**Exercise:** Copy down every line of the data that follows exactly. Omit the pictures.

*** Records for processing Section Begins ***

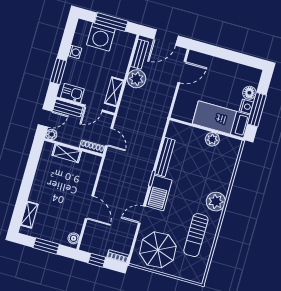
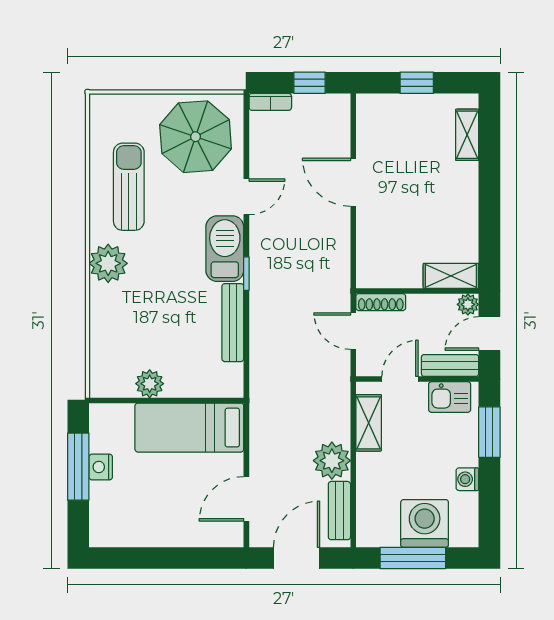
floor lamp: (249, 93) -> (102, 495), removed
bed: (221, 119) -> (189, 428), moved, turned 180
shelving: (67, 153) -> (451, 276), moved
boiler: (74, 238) -> (367, 113), removed
window: (46, 246) -> (417, 83), width x0.67

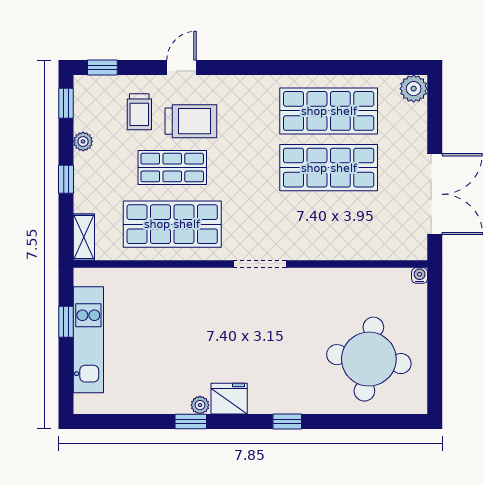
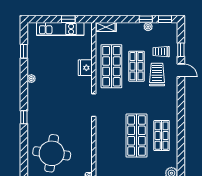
window: (102, 67) -> (181, 50), moved
shop shelf: (329, 111) -> (162, 136), width x0.70, depth x0.74
trolley: (191, 121) -> (157, 74), turned 180
window: (66, 179) -> (146, 19), moved
fridge: (229, 399) -> (85, 68), moved, turned 180
window: (191, 422) -> (24, 51), moved

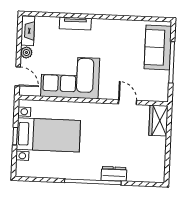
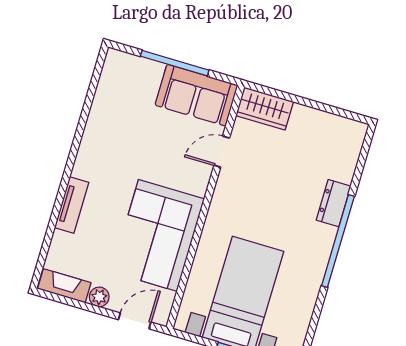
sofa: (158, 48) -> (197, 95), moved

*** Records for processing Section Ends ***

**Answer to this task:**
floor lamp: (249, 93) -> (102, 495), removed
bed: (221, 119) -> (189, 428), moved, turned 180
shelving: (67, 153) -> (451, 276), moved
boiler: (74, 238) -> (367, 113), removed
window: (46, 246) -> (417, 83), width x0.67

window: (102, 67) -> (181, 50), moved
shop shelf: (329, 111) -> (162, 136), width x0.70, depth x0.74
trolley: (191, 121) -> (157, 74), turned 180
window: (66, 179) -> (146, 19), moved
fridge: (229, 399) -> (85, 68), moved, turned 180
window: (191, 422) -> (24, 51), moved

sofa: (158, 48) -> (197, 95), moved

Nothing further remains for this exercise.